→ **Assignment**: Everything in the listing below must be set down again exactly, apart from the pictures.

→ **Given entries**:
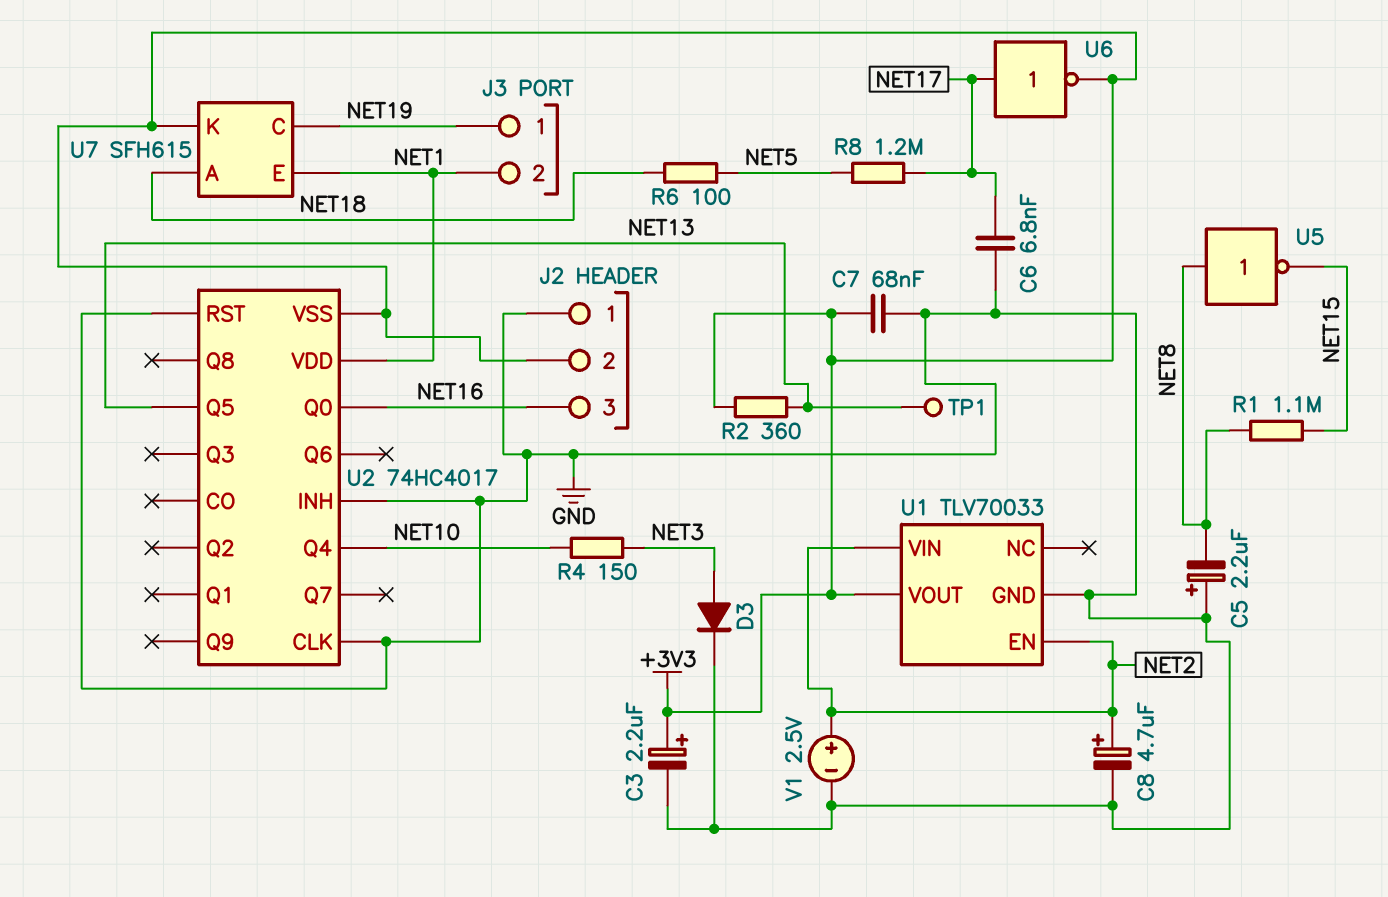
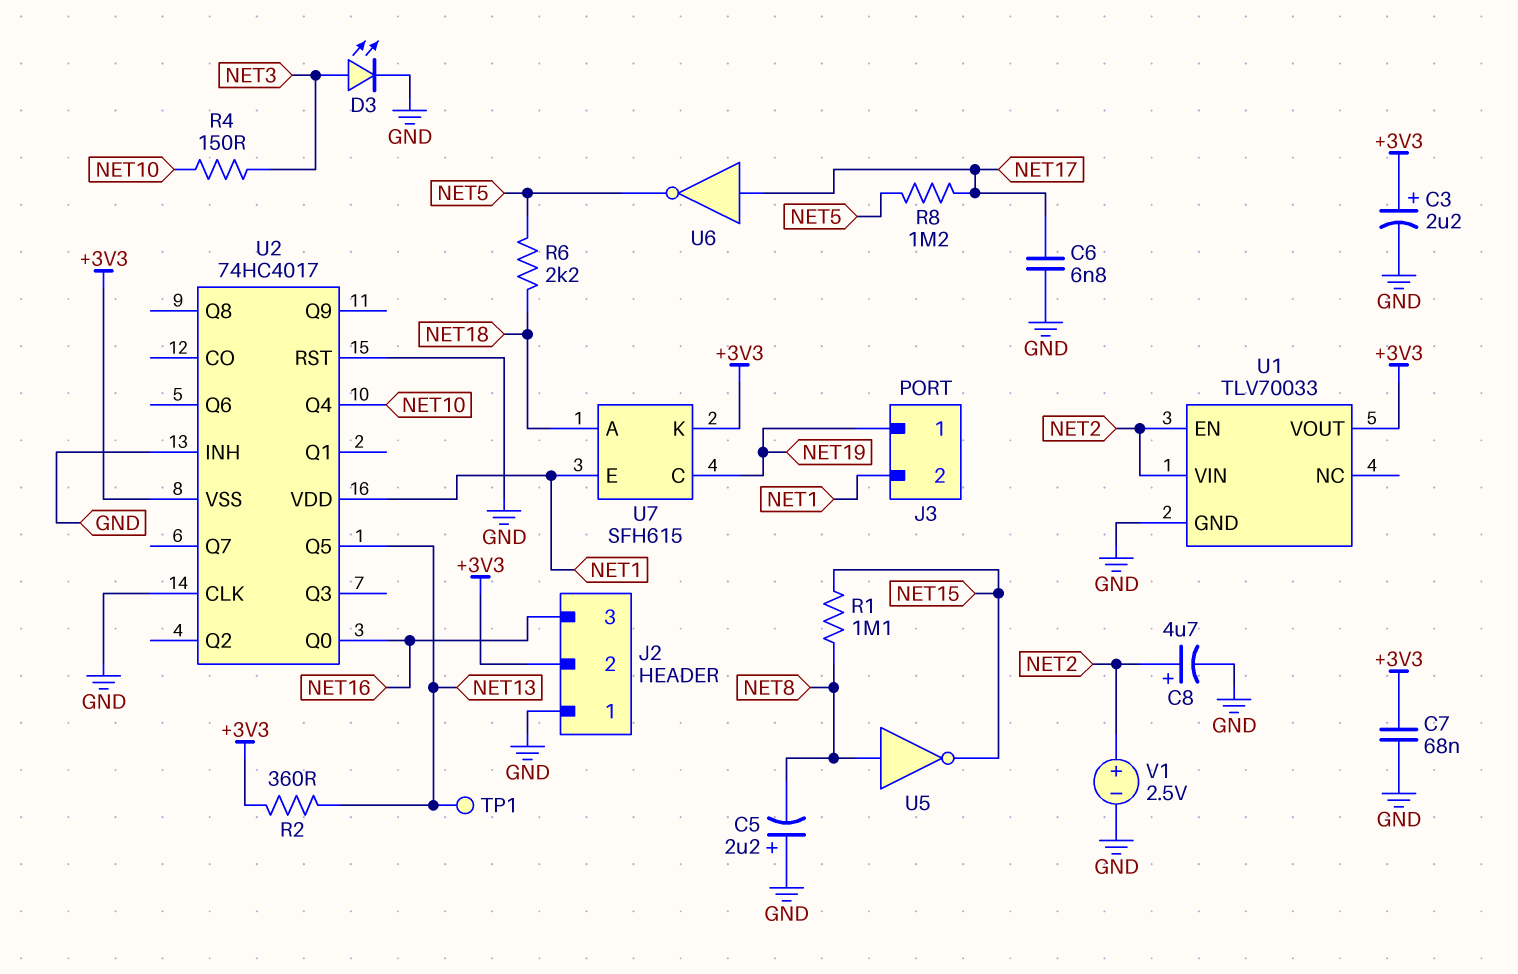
D3: diode (A NET3, K GND) -> LED (A NET3, K GND)
R6: 100 (NET5, NET18) -> 2.2k (NET5, NET18)
U6: NOT (in NET17, out +3V3) -> NOT (in NET17, out NET5)

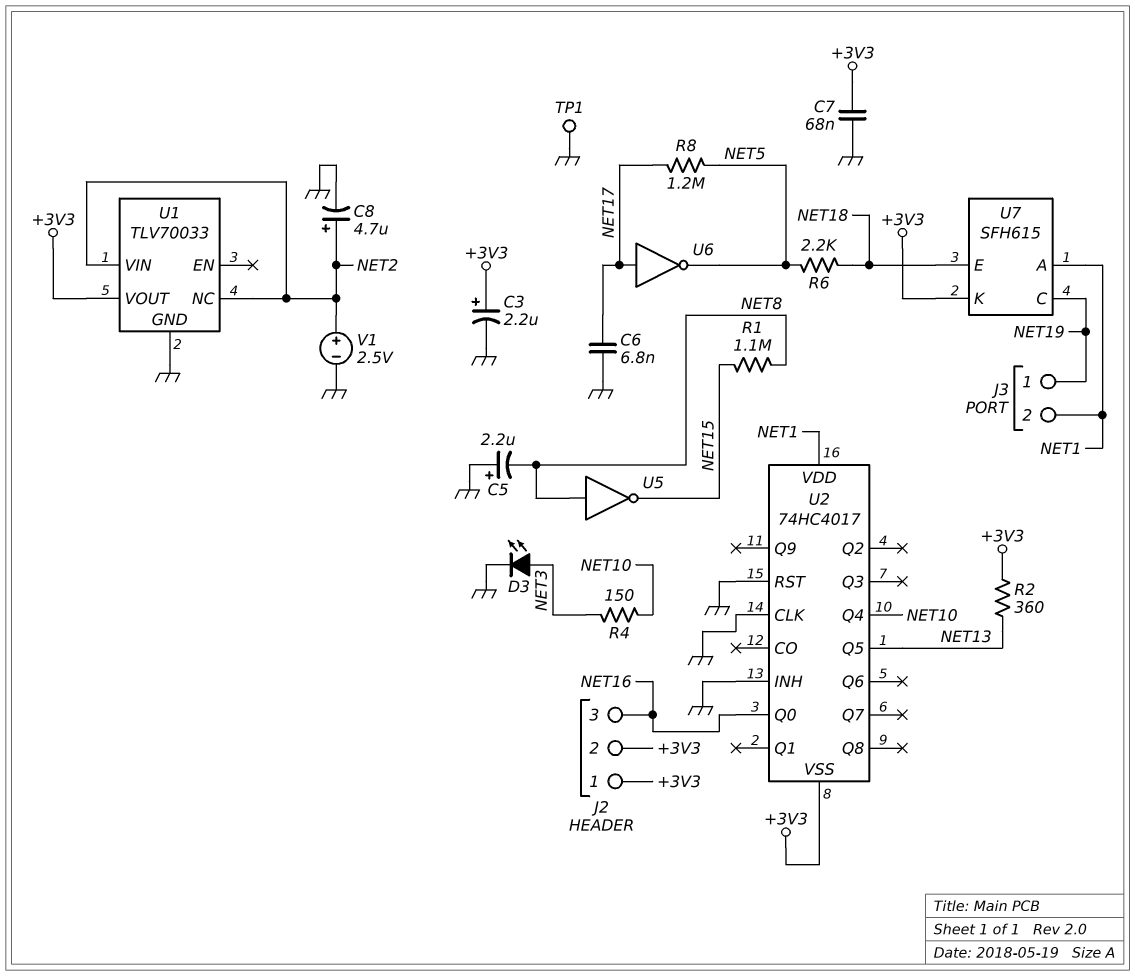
J2 pin 1: GND -> +3V3
TP1: test point (NET13) -> test point (GND)
U1 pin EN: NET2 -> none
U1 pin NC: none -> NET2
U7 pin A: NET18 -> NET1
U7 pin E: NET1 -> NET18

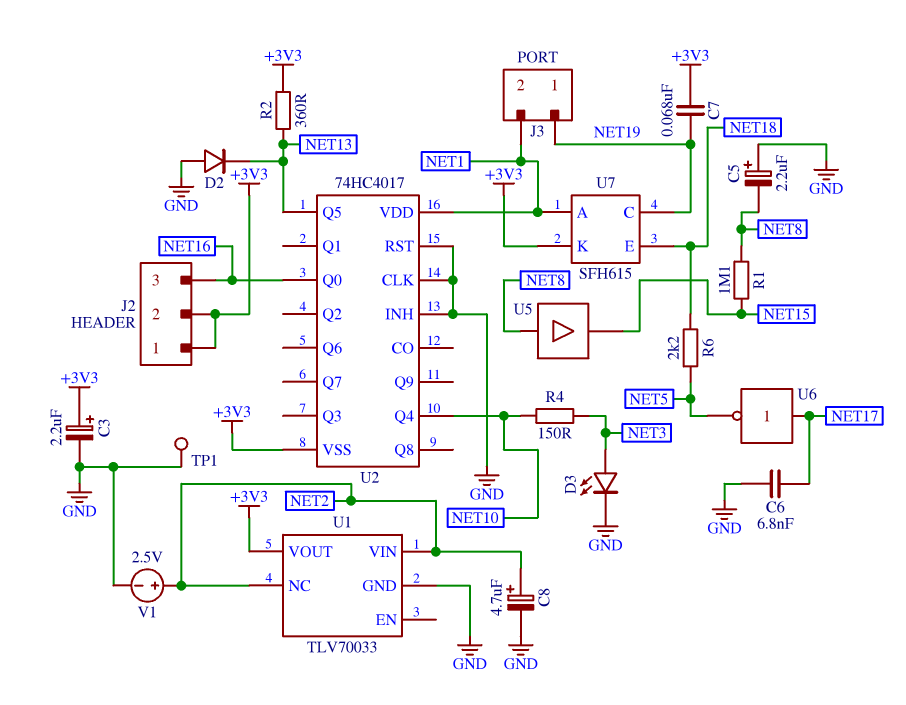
C7: 68nF (+3V3, GND) -> 68nF (+3V3, NET19)
D2: none -> diode (A GND, K NET13)
R8: 1.2M (NET5, NET17) -> none
U5: NOT (in NET8, out NET15) -> buffer (in NET8, out NET15)

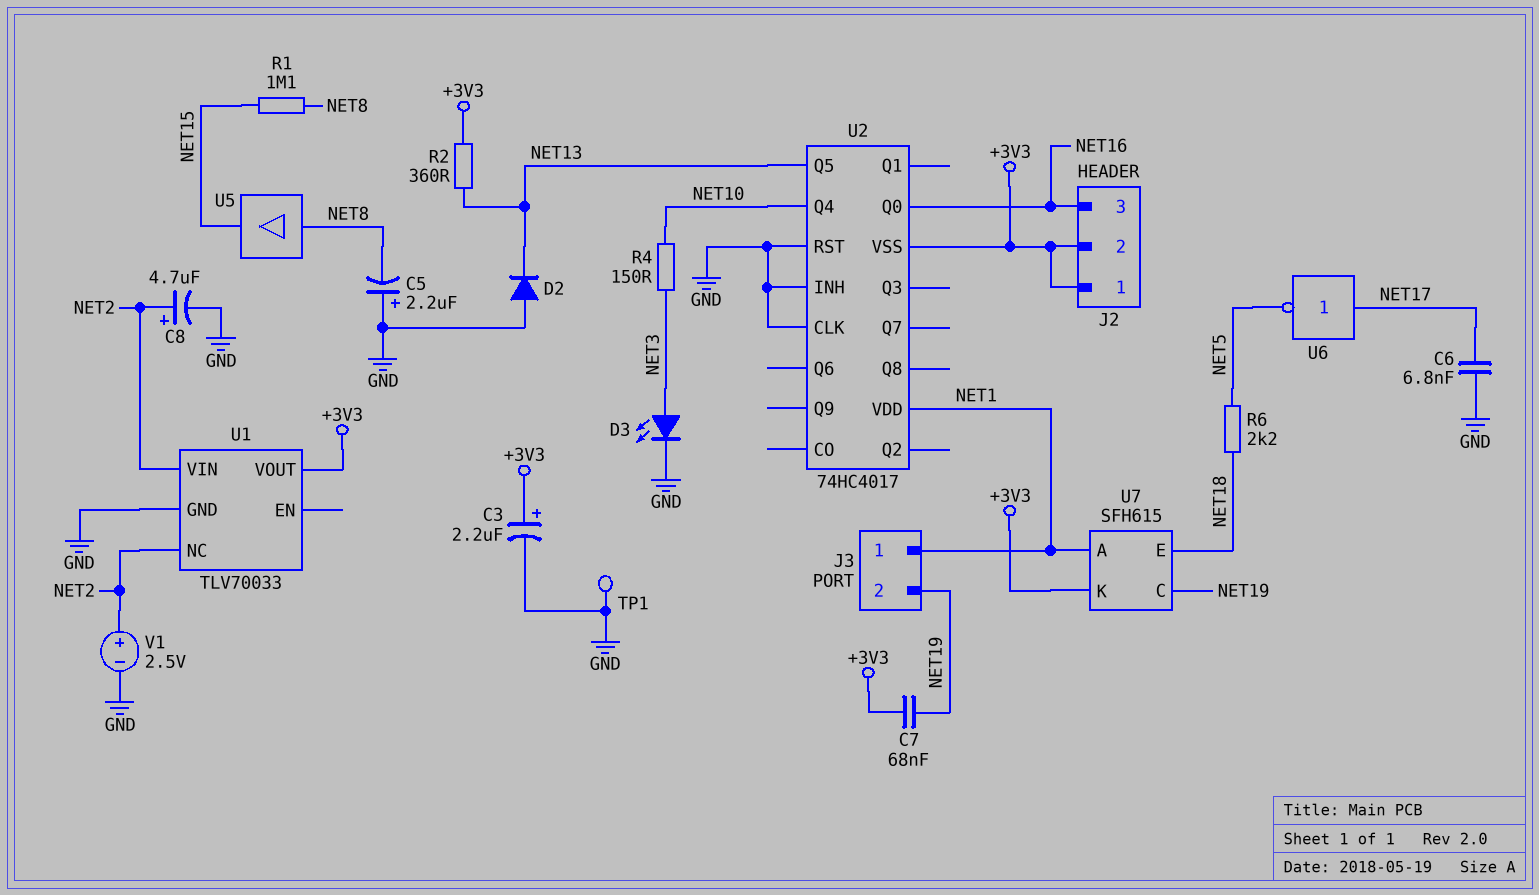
J3 pin 1: NET19 -> NET1
J3 pin 2: NET1 -> NET19

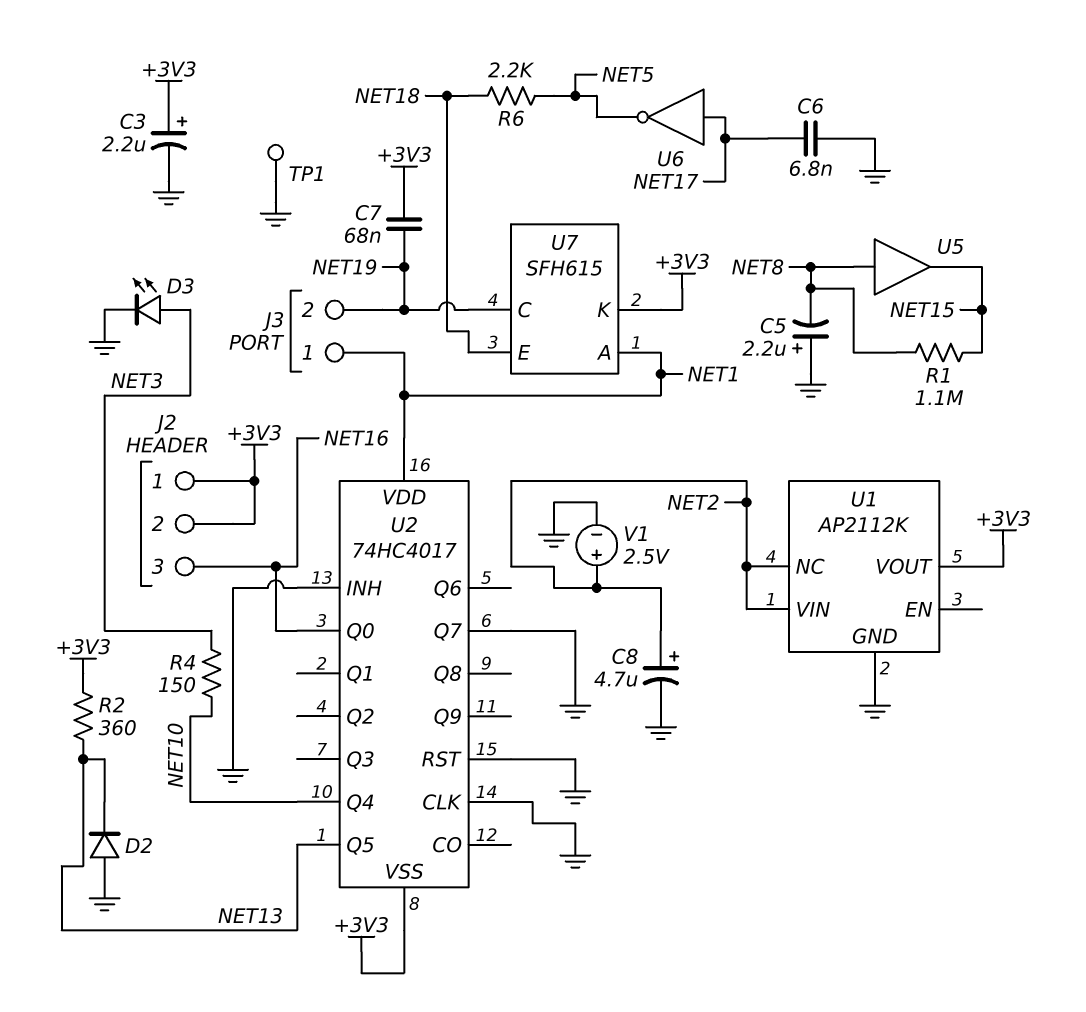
U1: TLV70033 -> AP2112K
U2 pin Q7: none -> GND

→ **Written answer**:
D3: diode (A NET3, K GND) -> LED (A NET3, K GND)
R6: 100 (NET5, NET18) -> 2.2k (NET5, NET18)
U6: NOT (in NET17, out +3V3) -> NOT (in NET17, out NET5)

J2 pin 1: GND -> +3V3
TP1: test point (NET13) -> test point (GND)
U1 pin EN: NET2 -> none
U1 pin NC: none -> NET2
U7 pin A: NET18 -> NET1
U7 pin E: NET1 -> NET18

C7: 68nF (+3V3, GND) -> 68nF (+3V3, NET19)
D2: none -> diode (A GND, K NET13)
R8: 1.2M (NET5, NET17) -> none
U5: NOT (in NET8, out NET15) -> buffer (in NET8, out NET15)

J3 pin 1: NET19 -> NET1
J3 pin 2: NET1 -> NET19

U1: TLV70033 -> AP2112K
U2 pin Q7: none -> GND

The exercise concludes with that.